Entries for locating text and elements
^^^^^^^^^^^^^^^^
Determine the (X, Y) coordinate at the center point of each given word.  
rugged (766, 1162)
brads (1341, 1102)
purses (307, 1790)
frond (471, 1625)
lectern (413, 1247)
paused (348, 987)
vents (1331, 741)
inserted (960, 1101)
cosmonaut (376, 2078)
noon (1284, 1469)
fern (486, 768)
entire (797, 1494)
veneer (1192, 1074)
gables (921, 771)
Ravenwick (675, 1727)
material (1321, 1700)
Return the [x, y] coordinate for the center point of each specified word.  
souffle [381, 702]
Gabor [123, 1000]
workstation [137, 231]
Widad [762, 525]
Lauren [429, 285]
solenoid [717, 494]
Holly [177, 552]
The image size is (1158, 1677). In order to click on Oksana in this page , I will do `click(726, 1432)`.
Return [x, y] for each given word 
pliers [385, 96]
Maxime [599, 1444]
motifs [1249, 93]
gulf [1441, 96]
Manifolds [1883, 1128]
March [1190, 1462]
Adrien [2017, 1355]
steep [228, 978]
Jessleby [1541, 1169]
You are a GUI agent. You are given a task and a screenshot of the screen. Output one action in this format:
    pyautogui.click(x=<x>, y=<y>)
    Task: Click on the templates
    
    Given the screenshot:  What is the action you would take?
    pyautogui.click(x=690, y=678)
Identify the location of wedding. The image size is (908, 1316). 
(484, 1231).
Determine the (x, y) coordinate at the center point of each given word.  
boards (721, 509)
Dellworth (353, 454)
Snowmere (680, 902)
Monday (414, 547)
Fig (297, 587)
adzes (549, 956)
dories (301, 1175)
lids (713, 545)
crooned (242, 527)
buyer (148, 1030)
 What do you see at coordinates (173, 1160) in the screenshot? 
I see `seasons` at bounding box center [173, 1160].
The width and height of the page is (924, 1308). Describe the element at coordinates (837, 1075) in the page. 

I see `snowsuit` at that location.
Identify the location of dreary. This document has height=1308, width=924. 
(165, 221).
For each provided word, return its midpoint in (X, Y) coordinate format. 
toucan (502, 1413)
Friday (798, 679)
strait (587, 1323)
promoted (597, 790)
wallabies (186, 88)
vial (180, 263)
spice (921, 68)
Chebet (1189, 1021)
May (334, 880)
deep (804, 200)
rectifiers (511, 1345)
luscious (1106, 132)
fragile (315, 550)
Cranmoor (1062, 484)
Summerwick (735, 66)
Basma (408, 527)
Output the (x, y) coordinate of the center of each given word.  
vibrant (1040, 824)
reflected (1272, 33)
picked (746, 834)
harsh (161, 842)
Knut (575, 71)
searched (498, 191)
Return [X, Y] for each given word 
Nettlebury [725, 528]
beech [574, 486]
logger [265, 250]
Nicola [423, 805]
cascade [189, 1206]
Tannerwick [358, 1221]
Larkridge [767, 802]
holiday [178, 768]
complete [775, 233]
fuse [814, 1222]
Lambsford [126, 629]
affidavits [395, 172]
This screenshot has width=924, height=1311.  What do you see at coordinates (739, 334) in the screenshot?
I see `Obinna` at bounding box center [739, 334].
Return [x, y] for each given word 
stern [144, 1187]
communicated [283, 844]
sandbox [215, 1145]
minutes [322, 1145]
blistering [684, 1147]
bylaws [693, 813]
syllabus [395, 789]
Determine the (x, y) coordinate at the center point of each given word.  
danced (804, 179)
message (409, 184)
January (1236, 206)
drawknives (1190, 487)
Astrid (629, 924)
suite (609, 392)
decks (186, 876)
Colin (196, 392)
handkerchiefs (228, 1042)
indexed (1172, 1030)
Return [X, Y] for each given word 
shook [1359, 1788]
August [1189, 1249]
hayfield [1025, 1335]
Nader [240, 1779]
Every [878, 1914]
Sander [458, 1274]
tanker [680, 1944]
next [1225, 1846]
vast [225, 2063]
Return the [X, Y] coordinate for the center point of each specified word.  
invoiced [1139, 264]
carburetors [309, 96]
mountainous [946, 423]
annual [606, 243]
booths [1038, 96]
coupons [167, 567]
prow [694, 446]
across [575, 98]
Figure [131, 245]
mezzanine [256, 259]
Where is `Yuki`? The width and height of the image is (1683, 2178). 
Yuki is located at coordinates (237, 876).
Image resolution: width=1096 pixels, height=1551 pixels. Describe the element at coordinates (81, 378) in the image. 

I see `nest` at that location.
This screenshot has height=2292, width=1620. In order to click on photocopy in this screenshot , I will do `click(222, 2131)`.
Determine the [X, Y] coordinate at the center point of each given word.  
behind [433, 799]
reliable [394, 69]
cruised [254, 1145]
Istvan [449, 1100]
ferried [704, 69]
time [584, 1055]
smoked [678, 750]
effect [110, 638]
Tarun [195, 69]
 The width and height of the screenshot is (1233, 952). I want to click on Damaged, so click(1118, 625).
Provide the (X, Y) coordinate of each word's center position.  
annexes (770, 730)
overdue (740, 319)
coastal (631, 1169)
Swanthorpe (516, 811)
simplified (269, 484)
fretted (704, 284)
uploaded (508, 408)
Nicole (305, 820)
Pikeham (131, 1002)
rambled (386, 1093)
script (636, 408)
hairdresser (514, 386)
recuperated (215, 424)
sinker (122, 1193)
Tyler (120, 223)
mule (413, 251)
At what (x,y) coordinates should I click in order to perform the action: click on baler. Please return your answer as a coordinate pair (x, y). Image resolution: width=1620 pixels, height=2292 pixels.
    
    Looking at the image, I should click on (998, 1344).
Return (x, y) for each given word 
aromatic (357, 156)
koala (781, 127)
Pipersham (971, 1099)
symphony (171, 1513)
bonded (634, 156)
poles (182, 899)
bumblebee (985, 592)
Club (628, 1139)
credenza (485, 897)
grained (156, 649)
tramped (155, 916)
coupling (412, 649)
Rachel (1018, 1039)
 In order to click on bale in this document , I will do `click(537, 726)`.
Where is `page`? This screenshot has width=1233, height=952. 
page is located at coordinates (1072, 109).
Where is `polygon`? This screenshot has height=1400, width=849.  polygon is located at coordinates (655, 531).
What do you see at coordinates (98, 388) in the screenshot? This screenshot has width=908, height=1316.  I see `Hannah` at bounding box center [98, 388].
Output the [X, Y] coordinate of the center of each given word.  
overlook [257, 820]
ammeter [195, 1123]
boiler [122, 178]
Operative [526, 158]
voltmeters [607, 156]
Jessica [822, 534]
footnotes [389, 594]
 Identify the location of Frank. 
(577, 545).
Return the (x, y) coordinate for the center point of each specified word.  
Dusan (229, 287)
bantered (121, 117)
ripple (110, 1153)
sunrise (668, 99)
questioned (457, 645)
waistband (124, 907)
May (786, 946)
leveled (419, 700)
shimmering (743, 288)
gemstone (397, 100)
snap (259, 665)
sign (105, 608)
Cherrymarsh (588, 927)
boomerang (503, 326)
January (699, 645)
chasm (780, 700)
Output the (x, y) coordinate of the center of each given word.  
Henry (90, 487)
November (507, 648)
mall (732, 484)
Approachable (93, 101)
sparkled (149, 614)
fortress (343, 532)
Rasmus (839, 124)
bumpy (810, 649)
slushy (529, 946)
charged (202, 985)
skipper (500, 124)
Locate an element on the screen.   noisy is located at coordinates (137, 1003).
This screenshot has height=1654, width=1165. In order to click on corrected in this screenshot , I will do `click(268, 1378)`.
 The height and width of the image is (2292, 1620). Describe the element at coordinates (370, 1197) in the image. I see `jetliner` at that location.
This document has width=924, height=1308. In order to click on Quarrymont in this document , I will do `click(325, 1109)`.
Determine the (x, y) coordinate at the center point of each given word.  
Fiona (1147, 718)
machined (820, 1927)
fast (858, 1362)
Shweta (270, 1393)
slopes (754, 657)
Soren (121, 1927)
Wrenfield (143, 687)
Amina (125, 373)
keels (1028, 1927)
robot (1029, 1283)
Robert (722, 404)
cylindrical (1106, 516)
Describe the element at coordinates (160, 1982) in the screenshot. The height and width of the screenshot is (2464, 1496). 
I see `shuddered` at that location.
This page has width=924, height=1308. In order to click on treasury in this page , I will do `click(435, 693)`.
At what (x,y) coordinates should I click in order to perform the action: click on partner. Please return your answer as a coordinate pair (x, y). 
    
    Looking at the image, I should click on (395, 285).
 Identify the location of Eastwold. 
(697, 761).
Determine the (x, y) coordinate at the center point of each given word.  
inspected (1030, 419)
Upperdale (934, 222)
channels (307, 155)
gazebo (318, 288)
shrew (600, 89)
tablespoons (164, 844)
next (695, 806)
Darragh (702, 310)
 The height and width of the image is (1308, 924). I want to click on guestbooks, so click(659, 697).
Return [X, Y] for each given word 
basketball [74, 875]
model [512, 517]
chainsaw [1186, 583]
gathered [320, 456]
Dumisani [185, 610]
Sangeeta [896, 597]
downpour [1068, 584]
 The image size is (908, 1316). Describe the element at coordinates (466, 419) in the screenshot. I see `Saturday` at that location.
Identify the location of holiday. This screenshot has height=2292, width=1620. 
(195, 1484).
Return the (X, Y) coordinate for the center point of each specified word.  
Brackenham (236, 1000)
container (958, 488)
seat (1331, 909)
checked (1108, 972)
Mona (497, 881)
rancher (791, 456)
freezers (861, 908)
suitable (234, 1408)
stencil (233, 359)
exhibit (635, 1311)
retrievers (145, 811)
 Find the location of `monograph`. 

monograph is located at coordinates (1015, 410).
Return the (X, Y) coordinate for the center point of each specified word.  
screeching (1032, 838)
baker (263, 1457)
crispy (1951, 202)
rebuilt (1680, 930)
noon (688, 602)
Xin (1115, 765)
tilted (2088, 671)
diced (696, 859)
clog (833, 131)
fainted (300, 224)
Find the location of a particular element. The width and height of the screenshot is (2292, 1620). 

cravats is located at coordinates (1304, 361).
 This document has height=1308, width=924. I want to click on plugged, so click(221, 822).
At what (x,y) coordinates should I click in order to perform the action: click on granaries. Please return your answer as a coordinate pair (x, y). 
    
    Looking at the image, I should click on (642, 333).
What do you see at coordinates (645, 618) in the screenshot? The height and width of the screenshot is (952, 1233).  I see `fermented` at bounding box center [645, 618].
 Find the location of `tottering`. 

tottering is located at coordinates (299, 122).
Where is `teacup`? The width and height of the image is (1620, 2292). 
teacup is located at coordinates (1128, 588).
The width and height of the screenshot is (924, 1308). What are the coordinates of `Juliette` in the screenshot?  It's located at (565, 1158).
^^^^^^^^^^^^^^^^
Reproduce word for word the rows from the line containing "Larkridge [767, 802]" through the line containing "January (1236, 206)".

Larkridge [767, 802]
holiday [178, 768]
complete [775, 233]
fuse [814, 1222]
Lambsford [126, 629]
affidavits [395, 172]
This screenshot has width=924, height=1311.  What do you see at coordinates (739, 334) in the screenshot?
I see `Obinna` at bounding box center [739, 334].
Return [x, y] for each given word 
stern [144, 1187]
communicated [283, 844]
sandbox [215, 1145]
minutes [322, 1145]
blistering [684, 1147]
bylaws [693, 813]
syllabus [395, 789]
Determine the (x, y) coordinate at the center point of each given word.  
danced (804, 179)
message (409, 184)
January (1236, 206)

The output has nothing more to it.